_WORK TO BE COMPLETED_: From the line below that contains "pink wallet [482,219,542,258]" to the line that contains "none -> yellow robot [130,280,169,344]", repeat every line exactly, both ends included, and nothing else.

*** EXERCISE INPUT Section Begins ***

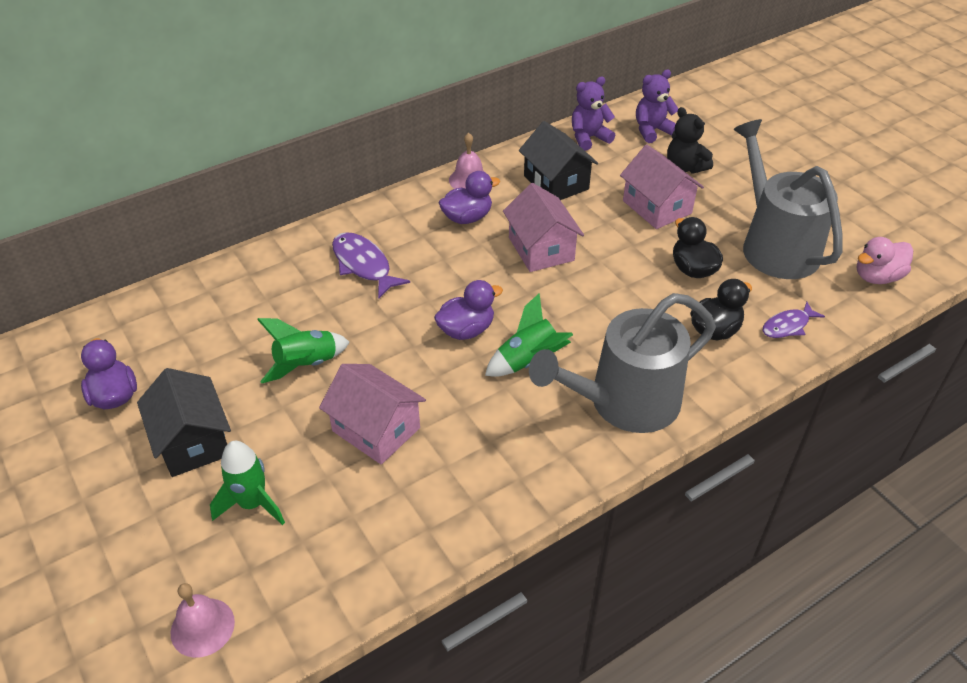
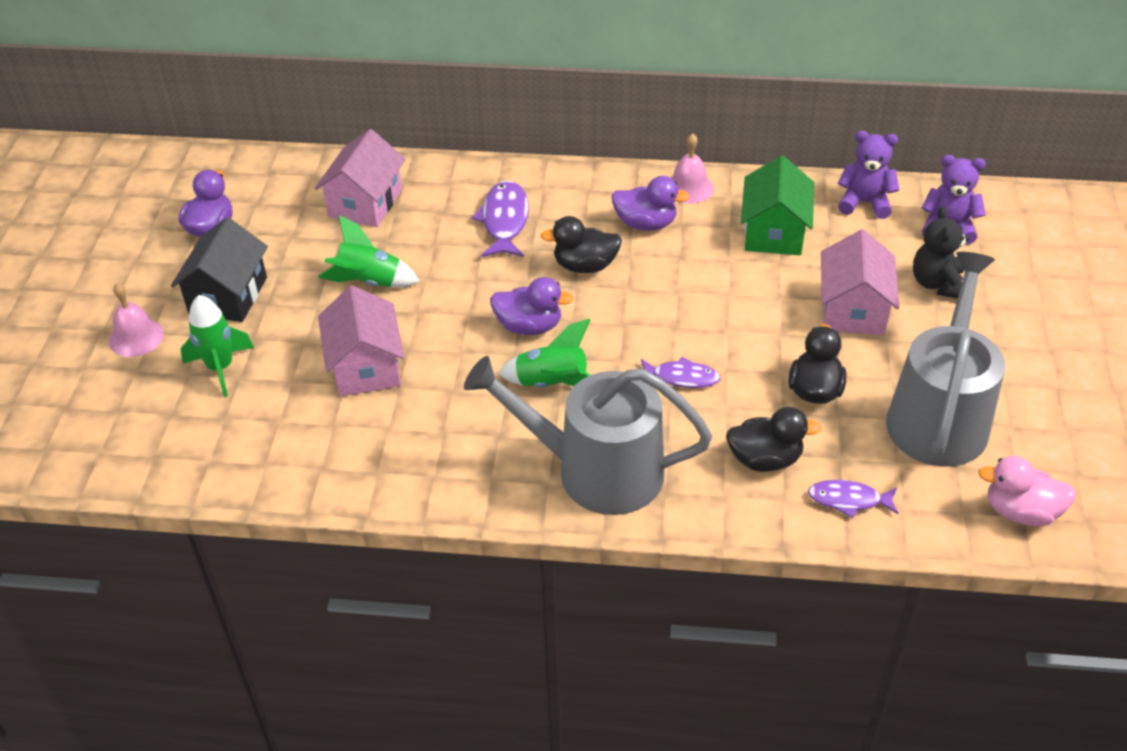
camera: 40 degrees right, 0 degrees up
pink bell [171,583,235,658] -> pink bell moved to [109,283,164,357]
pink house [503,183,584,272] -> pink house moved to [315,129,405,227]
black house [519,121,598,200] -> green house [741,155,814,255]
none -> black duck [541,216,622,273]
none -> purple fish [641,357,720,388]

*** EXERCISE INPUT Section Ends ***
*** EXERCISE INPUT Section Begins ***

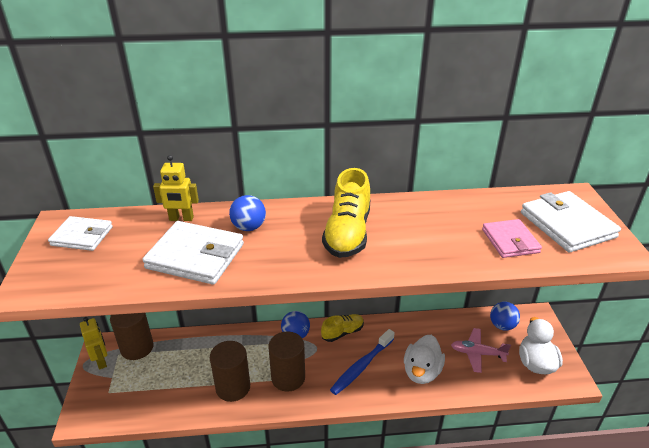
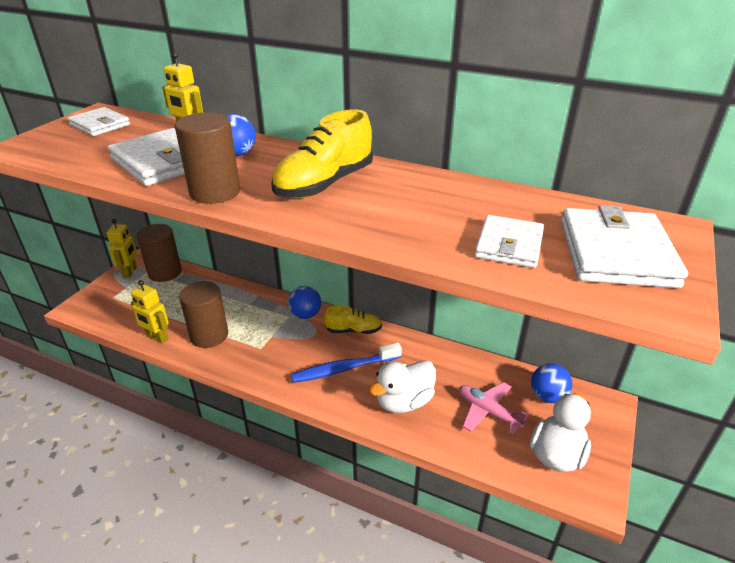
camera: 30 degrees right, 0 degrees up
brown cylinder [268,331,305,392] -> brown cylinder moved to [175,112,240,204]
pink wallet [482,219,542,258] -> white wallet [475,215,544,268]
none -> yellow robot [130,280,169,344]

*** EXERCISE INPUT Section Ends ***
*** EXERCISE INPUT Section Begins ***

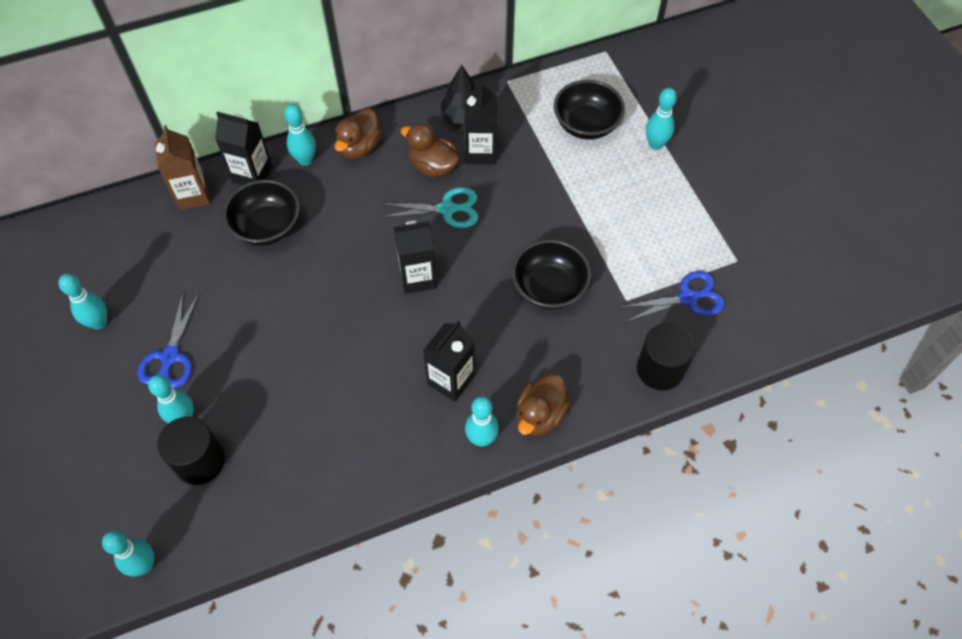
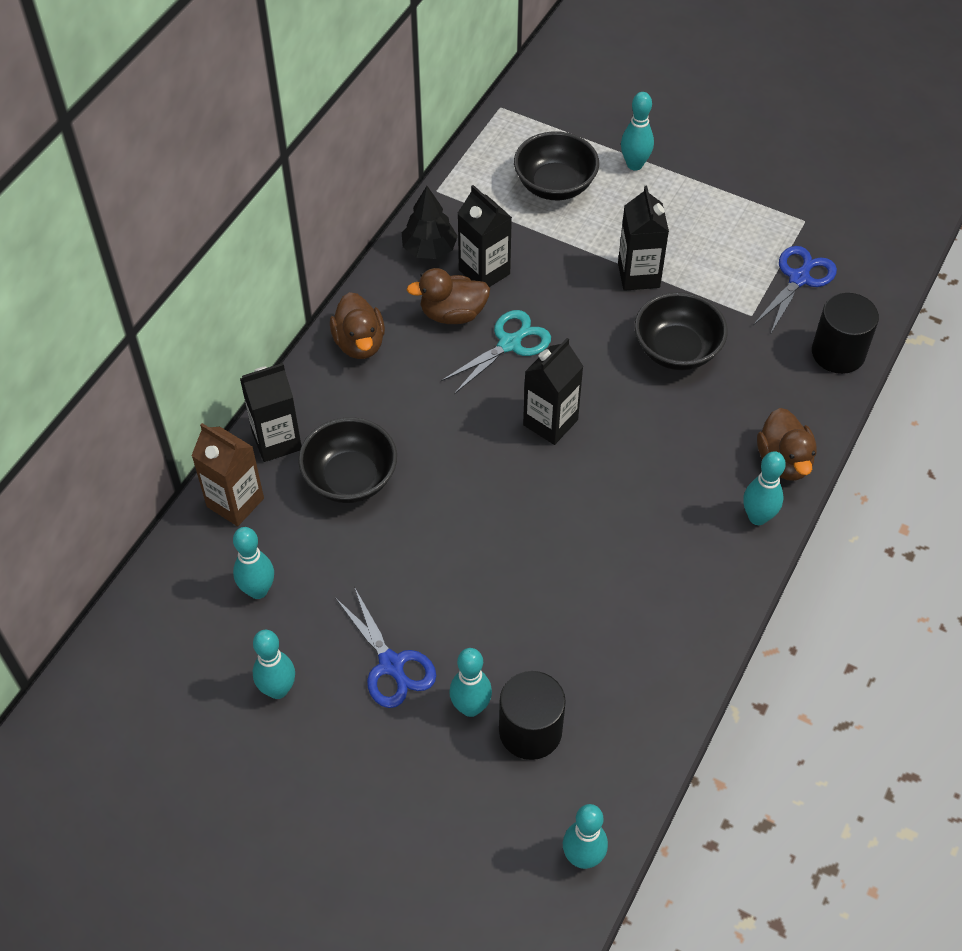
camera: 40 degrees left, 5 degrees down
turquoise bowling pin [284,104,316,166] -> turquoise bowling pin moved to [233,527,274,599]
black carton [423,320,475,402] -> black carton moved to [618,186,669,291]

*** EXERCISE INPUT Section Ends ***

_ANSWER TO THE PROBLEM_:
pink wallet [482,219,542,258] -> white wallet [475,215,544,268]
none -> yellow robot [130,280,169,344]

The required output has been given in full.